Data entries:
--- --- ---
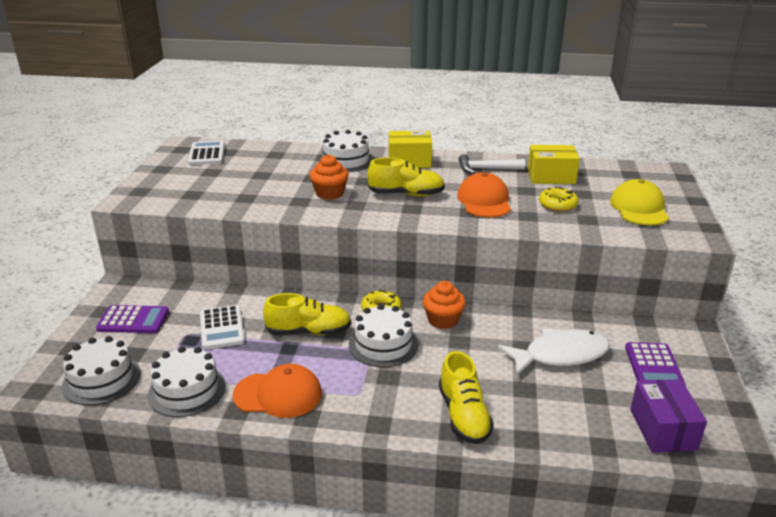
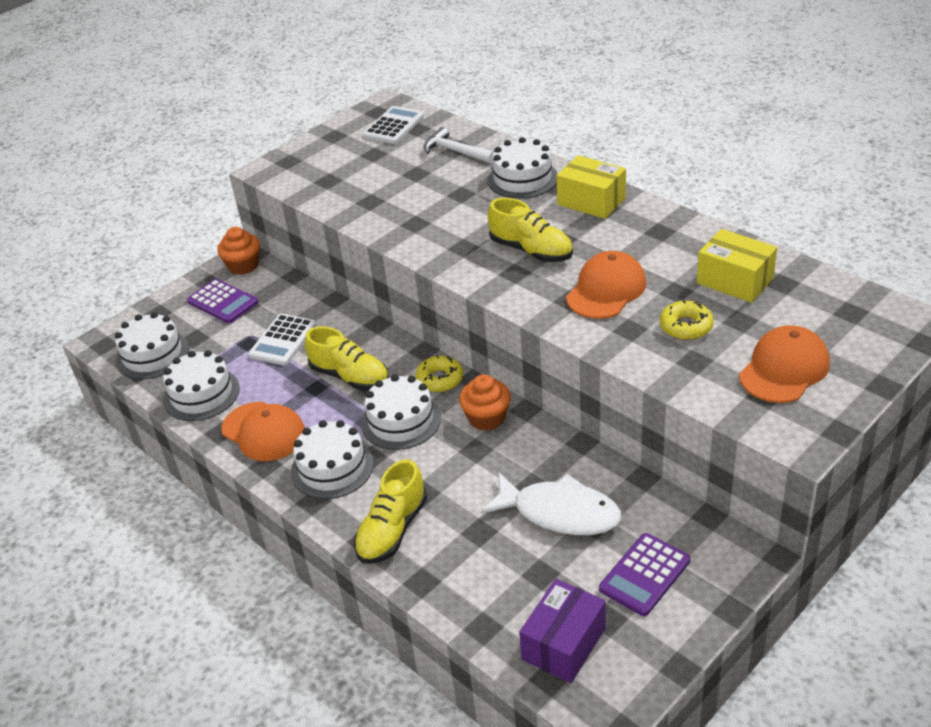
camera: 40 degrees right, 10 degrees up
(330, 193) = (454, 222): orange cupcake -> orange cupcake (243, 266)
(366, 395) = (332, 467): none -> white cake
(486, 169) = (668, 242): white hammer -> white hammer (455, 151)
(639, 208) = (784, 369): yellow cap -> orange cap

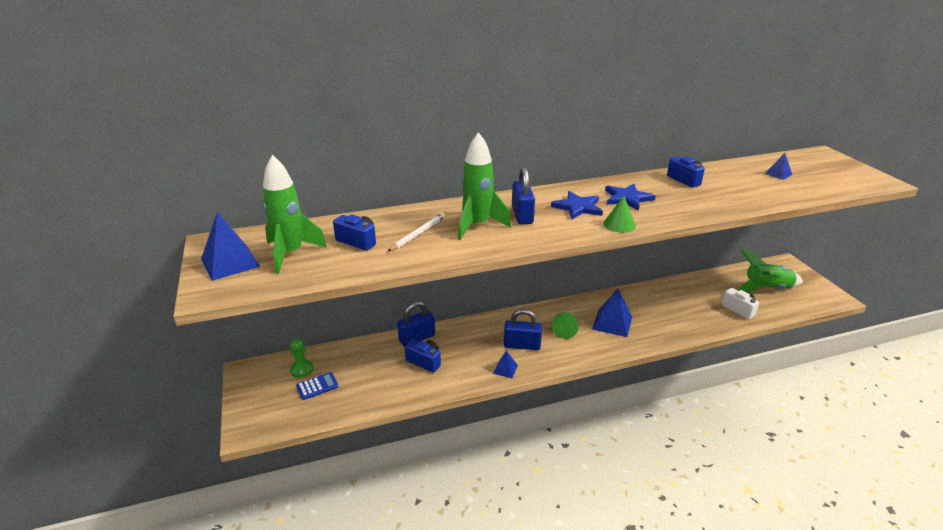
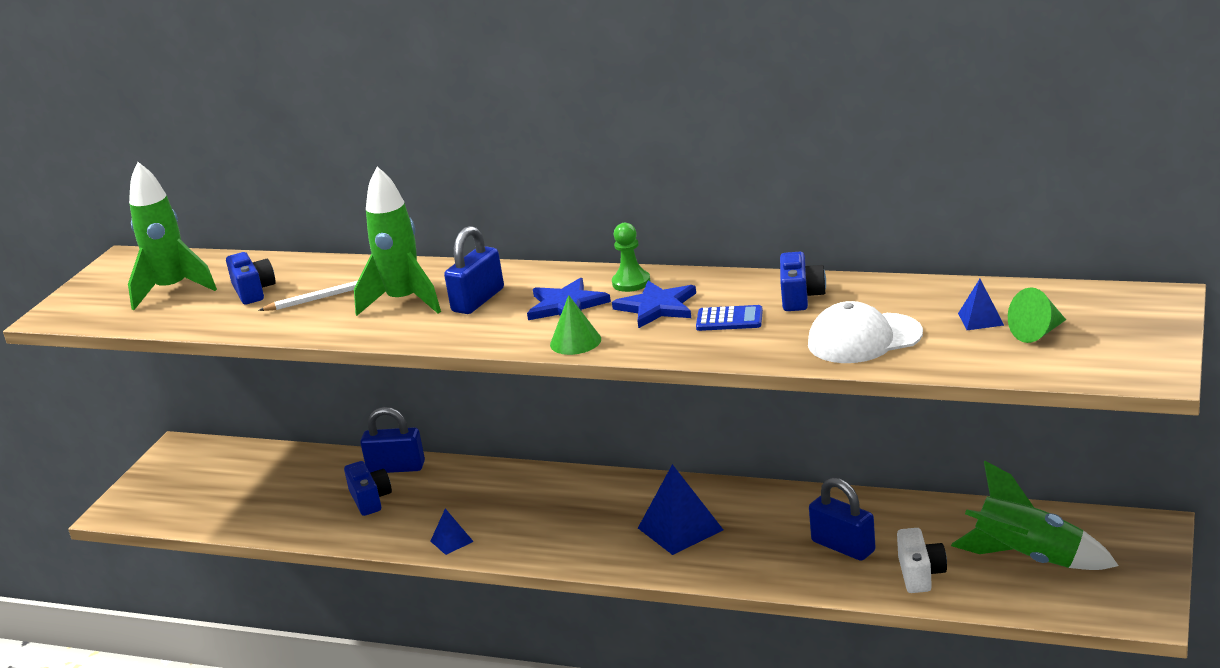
camera: 40 degrees right, 5 degrees down
(230, 262) = (110, 287): blue pyramid -> none
(302, 369) = (231, 465): green pawn -> green pawn (631, 282)
(317, 386) = (226, 489): blue calculator -> blue calculator (729, 319)
(522, 345) = (512, 518): blue padlock -> blue padlock (843, 546)
(565, 331) = (595, 519): green cone -> green cone (1037, 333)
(750, 192) = (864, 339): none -> white cap

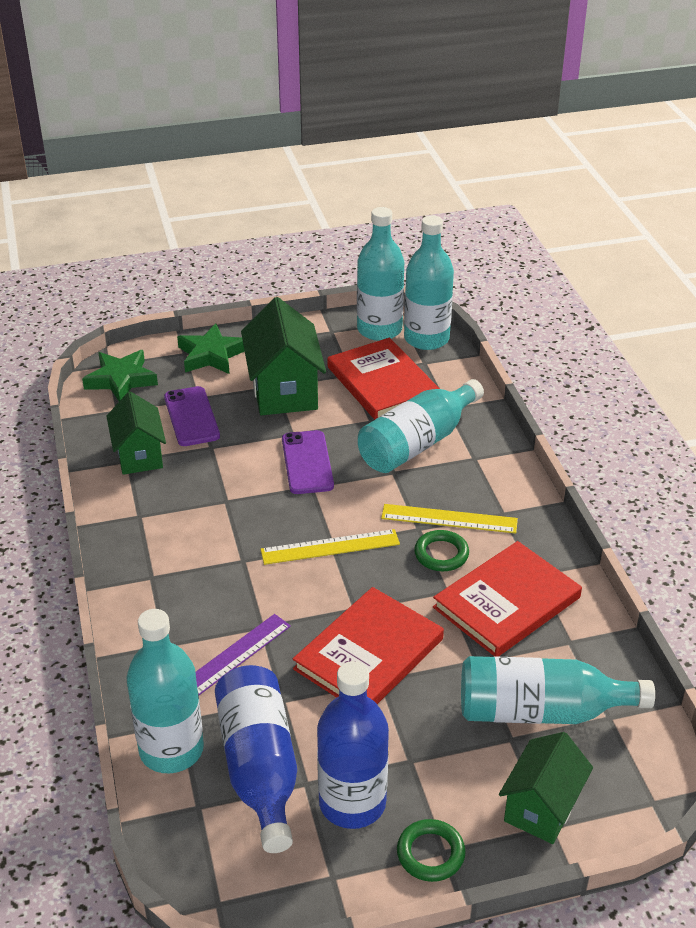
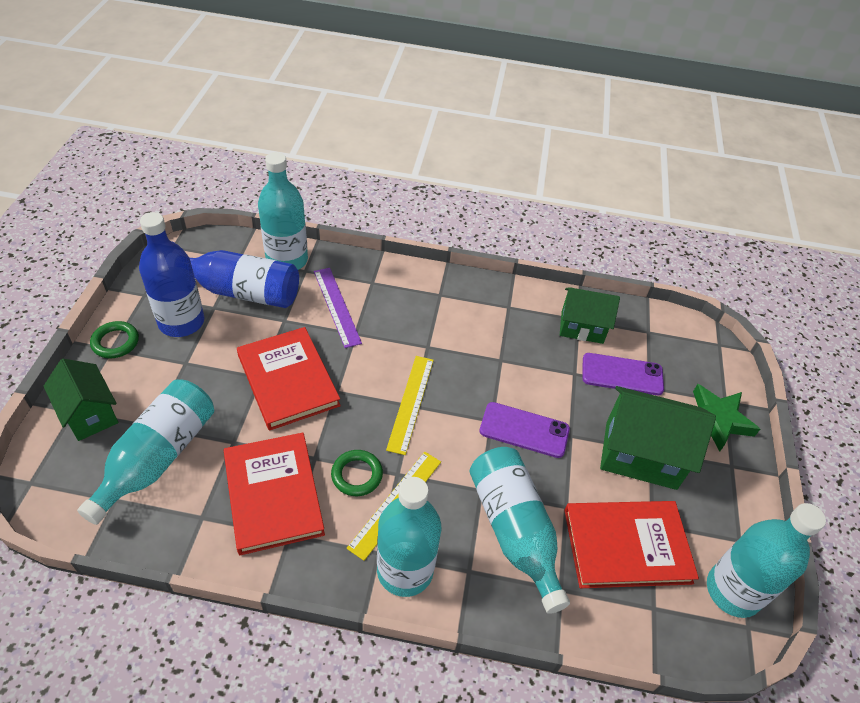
camera: 110 degrees right, 10 degrees up
(121, 380) = (692, 346): green star -> none
(426, 339) = (702, 635): turquoise bottle -> turquoise bottle (405, 570)

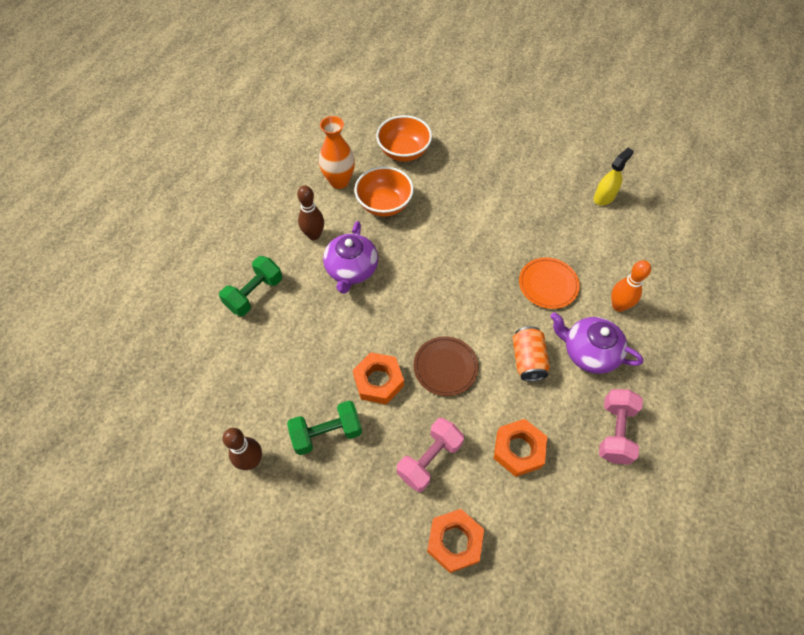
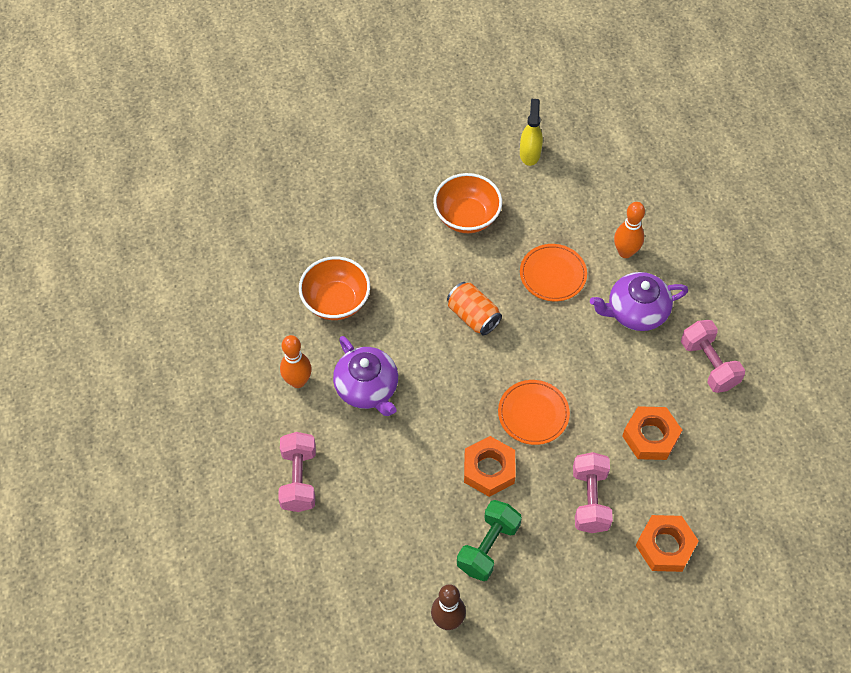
camera: 40 degrees left, 0 degrees up
(254, 294) = (299, 479): green dumbbell -> pink dumbbell
(314, 235) = (298, 381): brown bowling pin -> orange bowling pin
(339, 181) = (268, 309): orange vase -> none
(404, 152) = (302, 232): orange bowl -> orange bowl (467, 217)
(445, 367) = (533, 414): brown plate -> orange plate
(528, 360) = (594, 355): orange can -> orange can (473, 316)

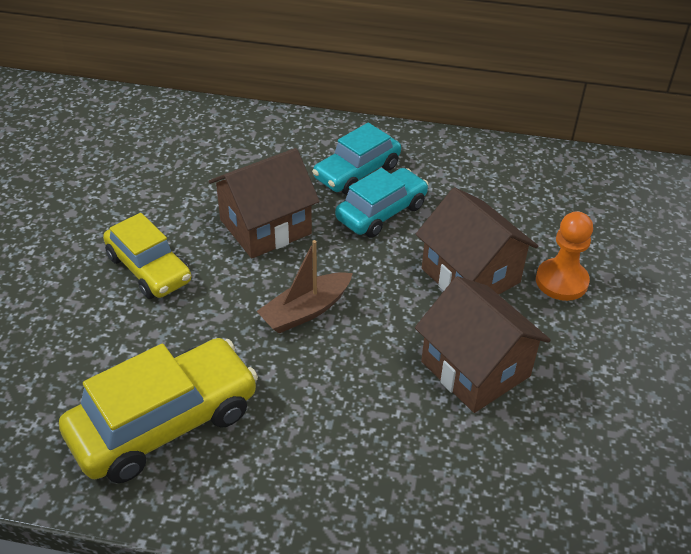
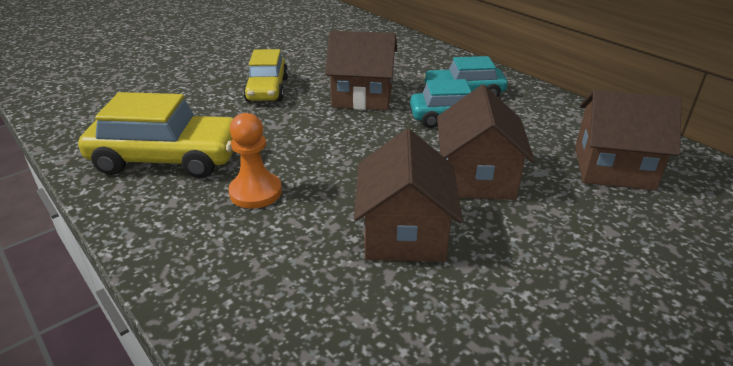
camera: 40 degrees right, 10 degrees down
(305, 311) = (327, 145): brown boat -> none
(556, 206) = (613, 168): none -> brown house
(561, 281) = (557, 215): orange pawn -> orange pawn (255, 192)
--- --- ---
The copy must reproduce every entry exactly while excluding all pictures.

**ANSWER FOR THE TASK:**
camera: 40 degrees right, 10 degrees up
(330, 193) = (454, 222): orange cupcake -> orange cupcake (243, 266)
(366, 395) = (332, 467): none -> white cake
(486, 169) = (668, 242): white hammer -> white hammer (455, 151)
(639, 208) = (784, 369): yellow cap -> orange cap

camera: 40 degrees right, 5 degrees down
(230, 262) = (110, 287): blue pyramid -> none
(302, 369) = (231, 465): green pawn -> green pawn (631, 282)
(317, 386) = (226, 489): blue calculator -> blue calculator (729, 319)
(522, 345) = (512, 518): blue padlock -> blue padlock (843, 546)
(565, 331) = (595, 519): green cone -> green cone (1037, 333)
(750, 192) = (864, 339): none -> white cap

camera: 110 degrees right, 10 degrees up
(121, 380) = (692, 346): green star -> none
(426, 339) = (702, 635): turquoise bottle -> turquoise bottle (405, 570)

camera: 40 degrees left, 0 degrees up
(254, 294) = (299, 479): green dumbbell -> pink dumbbell
(314, 235) = (298, 381): brown bowling pin -> orange bowling pin
(339, 181) = (268, 309): orange vase -> none
(404, 152) = (302, 232): orange bowl -> orange bowl (467, 217)
(445, 367) = (533, 414): brown plate -> orange plate
(528, 360) = (594, 355): orange can -> orange can (473, 316)

camera: 40 degrees right, 10 degrees down
(305, 311) = (327, 145): brown boat -> none
(556, 206) = (613, 168): none -> brown house
(561, 281) = (557, 215): orange pawn -> orange pawn (255, 192)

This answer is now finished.